REQUEST
Count the lines in the data below that contain the string "kern", matching case exactly, and reply with only that number.

ENTRIES SHOWN
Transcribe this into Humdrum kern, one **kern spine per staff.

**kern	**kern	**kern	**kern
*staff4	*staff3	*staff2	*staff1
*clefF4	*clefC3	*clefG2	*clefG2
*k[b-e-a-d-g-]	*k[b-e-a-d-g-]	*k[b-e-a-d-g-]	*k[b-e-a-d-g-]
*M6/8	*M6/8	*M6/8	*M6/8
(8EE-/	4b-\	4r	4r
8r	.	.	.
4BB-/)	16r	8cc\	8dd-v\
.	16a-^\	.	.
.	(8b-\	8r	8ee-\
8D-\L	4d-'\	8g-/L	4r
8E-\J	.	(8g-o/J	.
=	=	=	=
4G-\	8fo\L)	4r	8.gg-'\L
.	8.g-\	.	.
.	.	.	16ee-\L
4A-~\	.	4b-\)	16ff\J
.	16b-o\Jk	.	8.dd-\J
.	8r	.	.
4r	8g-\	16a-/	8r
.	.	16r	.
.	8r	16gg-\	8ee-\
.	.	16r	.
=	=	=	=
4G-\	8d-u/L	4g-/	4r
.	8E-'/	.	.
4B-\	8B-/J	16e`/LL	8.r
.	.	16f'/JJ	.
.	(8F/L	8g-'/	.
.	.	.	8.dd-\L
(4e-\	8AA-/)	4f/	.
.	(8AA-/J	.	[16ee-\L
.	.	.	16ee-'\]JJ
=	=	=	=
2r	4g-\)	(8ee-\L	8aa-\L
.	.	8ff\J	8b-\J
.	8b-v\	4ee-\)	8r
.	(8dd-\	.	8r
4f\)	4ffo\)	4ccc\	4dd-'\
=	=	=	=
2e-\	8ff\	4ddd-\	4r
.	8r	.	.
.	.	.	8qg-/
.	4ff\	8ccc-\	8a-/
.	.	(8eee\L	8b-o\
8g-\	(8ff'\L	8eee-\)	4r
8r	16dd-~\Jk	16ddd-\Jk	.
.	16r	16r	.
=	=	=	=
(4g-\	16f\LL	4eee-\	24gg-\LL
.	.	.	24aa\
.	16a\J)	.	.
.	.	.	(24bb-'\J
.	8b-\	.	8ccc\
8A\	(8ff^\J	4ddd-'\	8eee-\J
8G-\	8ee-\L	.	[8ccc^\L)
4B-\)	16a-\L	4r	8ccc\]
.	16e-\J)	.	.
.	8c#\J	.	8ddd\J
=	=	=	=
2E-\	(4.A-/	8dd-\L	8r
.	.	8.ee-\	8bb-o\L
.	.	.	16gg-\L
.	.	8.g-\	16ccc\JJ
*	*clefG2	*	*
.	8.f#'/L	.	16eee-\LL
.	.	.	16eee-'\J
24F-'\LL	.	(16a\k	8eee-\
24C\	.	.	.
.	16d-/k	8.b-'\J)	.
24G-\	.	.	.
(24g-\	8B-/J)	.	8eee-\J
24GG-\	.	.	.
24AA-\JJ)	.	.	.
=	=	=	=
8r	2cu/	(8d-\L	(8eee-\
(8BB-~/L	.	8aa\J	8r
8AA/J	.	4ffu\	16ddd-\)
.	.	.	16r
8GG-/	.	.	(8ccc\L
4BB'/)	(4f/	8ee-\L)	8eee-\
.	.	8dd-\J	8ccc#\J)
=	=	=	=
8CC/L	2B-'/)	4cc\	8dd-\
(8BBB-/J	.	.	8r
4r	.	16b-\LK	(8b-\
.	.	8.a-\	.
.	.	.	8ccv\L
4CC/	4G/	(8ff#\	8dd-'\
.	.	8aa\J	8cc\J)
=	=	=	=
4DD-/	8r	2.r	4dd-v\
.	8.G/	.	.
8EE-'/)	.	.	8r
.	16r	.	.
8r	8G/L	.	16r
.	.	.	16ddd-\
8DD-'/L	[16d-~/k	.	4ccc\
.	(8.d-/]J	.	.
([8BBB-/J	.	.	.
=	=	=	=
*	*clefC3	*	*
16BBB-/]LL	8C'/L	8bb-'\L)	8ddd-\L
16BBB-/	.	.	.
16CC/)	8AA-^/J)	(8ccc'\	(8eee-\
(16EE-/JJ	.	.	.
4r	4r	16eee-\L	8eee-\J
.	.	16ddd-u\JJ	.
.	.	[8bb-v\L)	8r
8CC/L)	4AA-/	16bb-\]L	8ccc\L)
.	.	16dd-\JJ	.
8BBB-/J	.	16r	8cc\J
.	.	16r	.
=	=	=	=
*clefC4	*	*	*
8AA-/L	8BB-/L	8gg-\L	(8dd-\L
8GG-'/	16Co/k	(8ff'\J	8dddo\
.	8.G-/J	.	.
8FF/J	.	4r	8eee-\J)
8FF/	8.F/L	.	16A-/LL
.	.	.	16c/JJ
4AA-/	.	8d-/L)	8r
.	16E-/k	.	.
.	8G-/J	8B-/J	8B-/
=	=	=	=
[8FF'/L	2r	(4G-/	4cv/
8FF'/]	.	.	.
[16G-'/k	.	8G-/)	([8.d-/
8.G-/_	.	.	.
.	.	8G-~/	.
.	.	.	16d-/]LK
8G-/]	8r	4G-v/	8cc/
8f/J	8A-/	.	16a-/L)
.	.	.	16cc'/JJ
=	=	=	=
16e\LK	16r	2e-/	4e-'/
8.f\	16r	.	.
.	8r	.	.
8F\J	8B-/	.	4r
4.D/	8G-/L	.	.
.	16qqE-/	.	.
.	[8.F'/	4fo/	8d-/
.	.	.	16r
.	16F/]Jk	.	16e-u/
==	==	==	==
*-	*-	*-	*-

EXERCISE ANSWER
2